- EXERCISE PROMPT -
Extract the final stretch of the data: the line that contains "Look at this" and every line after it, unaltered, and no other lines.

Contour labeling entries:
※ ※ ※

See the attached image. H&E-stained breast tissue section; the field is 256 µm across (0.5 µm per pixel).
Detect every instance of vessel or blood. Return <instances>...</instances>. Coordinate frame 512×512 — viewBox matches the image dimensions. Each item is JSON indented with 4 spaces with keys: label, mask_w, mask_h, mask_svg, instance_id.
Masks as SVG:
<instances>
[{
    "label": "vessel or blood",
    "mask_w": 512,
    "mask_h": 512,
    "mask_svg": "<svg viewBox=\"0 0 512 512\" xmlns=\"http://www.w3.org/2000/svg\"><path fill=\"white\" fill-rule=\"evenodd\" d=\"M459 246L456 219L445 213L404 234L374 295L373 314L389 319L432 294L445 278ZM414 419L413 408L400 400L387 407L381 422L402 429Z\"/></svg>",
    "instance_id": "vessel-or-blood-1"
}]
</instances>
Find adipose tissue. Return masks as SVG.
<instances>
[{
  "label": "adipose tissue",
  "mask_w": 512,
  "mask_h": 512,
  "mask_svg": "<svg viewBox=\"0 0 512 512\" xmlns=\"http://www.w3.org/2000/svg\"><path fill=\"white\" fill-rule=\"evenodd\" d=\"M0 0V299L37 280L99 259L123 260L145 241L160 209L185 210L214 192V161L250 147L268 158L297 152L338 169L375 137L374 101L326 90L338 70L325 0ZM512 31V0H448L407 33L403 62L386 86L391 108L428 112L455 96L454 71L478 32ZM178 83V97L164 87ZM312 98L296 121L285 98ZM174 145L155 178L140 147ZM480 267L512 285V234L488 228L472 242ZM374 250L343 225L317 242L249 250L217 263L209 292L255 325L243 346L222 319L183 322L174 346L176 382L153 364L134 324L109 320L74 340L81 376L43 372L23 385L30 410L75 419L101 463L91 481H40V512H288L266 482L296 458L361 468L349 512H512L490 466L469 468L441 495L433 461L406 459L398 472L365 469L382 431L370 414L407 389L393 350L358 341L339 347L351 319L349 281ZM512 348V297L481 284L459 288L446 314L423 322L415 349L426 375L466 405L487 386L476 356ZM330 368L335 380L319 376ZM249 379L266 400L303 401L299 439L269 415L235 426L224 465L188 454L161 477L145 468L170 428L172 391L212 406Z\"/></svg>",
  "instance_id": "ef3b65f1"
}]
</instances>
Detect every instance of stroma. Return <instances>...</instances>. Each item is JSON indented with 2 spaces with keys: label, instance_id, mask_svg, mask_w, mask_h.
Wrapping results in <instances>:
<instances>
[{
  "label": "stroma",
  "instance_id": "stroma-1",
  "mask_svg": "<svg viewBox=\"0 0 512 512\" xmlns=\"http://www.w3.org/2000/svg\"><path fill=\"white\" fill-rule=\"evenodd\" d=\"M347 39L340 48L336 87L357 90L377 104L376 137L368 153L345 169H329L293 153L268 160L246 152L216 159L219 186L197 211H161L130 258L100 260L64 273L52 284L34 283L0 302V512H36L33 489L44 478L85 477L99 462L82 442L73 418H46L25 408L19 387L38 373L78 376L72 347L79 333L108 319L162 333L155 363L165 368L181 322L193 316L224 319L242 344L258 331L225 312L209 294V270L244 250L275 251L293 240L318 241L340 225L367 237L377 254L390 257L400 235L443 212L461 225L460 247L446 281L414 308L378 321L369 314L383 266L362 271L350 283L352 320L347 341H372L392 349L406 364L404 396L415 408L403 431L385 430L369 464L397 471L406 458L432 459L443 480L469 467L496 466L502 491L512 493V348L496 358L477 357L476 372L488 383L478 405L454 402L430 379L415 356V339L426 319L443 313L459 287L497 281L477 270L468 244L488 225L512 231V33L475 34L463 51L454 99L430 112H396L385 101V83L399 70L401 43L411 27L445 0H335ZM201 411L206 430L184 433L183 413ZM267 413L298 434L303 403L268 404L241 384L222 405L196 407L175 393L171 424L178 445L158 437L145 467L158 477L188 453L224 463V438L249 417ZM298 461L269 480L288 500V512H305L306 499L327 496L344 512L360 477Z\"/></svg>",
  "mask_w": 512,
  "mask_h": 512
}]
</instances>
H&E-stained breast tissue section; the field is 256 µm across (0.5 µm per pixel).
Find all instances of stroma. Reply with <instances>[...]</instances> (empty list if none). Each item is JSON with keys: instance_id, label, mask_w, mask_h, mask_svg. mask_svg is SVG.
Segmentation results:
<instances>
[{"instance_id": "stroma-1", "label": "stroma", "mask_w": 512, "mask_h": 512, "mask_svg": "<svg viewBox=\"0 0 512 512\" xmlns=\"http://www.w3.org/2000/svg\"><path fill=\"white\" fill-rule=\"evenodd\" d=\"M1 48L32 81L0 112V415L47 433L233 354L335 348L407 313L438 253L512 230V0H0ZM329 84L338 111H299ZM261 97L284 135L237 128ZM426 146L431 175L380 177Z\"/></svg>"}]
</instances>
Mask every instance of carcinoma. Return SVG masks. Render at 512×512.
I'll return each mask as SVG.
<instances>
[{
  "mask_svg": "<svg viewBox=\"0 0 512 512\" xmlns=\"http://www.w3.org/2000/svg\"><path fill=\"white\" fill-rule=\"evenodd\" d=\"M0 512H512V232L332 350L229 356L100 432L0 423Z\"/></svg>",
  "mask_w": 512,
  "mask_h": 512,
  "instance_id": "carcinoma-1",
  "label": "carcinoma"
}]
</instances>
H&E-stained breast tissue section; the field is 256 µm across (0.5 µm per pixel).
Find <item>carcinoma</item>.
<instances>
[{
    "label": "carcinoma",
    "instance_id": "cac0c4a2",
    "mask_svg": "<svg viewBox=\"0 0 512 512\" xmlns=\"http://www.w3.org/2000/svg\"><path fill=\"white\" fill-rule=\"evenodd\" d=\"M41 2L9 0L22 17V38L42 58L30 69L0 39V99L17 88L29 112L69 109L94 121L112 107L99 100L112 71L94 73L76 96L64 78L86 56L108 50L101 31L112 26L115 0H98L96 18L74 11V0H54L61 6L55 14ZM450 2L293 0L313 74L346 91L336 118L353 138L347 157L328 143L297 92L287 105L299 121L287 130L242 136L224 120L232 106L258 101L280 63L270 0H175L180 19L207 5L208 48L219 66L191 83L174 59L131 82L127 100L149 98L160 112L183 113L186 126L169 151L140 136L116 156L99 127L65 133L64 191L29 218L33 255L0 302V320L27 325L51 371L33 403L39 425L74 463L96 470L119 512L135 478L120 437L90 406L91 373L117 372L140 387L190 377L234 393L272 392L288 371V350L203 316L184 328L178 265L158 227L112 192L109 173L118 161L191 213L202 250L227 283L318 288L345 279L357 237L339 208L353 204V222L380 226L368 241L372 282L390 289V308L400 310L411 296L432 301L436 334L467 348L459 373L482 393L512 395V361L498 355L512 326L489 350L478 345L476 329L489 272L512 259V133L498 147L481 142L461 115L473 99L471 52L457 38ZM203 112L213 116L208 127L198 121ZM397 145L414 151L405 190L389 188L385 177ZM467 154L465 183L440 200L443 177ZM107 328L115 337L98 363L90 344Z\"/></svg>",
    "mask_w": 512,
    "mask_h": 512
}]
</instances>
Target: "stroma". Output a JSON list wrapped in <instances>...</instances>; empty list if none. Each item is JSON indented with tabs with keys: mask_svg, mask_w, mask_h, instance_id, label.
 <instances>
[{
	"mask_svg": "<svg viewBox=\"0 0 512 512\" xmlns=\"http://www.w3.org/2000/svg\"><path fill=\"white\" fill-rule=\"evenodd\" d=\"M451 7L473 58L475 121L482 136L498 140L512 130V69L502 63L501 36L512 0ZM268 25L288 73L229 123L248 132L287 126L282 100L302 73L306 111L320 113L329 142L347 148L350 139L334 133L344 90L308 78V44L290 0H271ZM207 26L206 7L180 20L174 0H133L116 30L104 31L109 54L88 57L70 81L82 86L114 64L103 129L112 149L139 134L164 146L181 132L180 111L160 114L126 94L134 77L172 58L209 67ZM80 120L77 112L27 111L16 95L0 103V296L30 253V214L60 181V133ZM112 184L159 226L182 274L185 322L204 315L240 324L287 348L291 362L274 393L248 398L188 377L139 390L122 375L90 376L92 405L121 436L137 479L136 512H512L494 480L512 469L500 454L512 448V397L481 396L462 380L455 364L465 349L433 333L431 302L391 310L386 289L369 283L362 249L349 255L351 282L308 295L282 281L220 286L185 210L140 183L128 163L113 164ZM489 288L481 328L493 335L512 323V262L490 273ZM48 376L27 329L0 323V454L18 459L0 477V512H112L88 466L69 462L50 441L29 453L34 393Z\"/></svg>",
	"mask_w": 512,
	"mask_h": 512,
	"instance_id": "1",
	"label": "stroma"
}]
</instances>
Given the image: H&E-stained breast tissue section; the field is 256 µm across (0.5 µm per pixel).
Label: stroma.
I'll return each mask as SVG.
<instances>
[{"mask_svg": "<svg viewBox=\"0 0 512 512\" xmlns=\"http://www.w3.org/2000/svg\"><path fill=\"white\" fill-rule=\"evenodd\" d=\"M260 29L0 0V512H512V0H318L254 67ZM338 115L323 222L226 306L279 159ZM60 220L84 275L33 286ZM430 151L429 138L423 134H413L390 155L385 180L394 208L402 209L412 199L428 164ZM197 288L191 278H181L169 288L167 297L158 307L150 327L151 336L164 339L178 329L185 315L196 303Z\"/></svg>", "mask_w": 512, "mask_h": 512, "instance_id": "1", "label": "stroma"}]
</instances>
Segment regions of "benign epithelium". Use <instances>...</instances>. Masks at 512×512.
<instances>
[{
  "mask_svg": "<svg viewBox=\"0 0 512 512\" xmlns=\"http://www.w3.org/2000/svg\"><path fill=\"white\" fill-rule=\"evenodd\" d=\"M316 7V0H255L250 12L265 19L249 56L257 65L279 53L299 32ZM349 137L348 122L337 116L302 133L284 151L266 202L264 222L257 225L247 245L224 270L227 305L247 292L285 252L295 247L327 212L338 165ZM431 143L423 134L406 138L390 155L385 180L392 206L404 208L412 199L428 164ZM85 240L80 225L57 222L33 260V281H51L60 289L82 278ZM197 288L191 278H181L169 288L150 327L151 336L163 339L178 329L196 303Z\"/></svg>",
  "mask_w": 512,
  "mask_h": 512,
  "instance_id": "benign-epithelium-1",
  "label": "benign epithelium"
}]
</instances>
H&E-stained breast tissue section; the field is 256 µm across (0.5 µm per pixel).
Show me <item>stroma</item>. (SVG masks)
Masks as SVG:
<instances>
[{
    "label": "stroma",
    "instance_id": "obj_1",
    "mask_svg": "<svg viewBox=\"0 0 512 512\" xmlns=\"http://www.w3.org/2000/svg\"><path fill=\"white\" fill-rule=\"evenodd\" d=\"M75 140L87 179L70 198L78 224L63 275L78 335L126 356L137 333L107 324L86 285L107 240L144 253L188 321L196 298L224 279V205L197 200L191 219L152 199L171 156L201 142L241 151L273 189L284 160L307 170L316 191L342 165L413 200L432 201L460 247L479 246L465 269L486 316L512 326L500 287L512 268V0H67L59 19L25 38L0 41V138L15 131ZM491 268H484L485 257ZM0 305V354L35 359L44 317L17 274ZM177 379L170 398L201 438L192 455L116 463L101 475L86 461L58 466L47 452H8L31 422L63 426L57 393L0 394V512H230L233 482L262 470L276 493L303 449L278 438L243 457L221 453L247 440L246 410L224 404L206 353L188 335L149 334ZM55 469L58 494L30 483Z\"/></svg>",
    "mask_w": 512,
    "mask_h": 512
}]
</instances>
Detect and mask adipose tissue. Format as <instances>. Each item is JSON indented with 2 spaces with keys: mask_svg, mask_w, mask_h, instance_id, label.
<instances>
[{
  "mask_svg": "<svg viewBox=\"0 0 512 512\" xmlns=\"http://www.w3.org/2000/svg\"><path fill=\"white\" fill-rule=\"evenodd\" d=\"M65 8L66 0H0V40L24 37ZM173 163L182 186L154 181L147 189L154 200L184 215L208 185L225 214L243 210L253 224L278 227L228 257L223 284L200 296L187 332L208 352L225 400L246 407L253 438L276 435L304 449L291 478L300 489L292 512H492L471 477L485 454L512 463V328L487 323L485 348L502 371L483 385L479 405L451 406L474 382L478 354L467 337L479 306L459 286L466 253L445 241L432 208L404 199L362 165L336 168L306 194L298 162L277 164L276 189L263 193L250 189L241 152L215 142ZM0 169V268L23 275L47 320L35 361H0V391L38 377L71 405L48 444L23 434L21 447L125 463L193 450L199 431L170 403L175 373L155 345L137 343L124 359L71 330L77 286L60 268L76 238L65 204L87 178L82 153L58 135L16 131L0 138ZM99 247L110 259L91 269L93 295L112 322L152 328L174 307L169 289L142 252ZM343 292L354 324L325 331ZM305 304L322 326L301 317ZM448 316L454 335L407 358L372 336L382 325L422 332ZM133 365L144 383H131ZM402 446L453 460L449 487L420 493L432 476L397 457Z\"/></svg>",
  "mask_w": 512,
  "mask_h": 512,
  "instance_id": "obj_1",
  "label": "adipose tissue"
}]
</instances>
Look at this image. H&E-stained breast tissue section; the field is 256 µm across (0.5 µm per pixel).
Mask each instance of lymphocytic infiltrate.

※ ※ ※

- TASK OUTPUT -
Look at this image. H&E-stained breast tissue section; the field is 256 µm across (0.5 µm per pixel).
Mask each instance of lymphocytic infiltrate.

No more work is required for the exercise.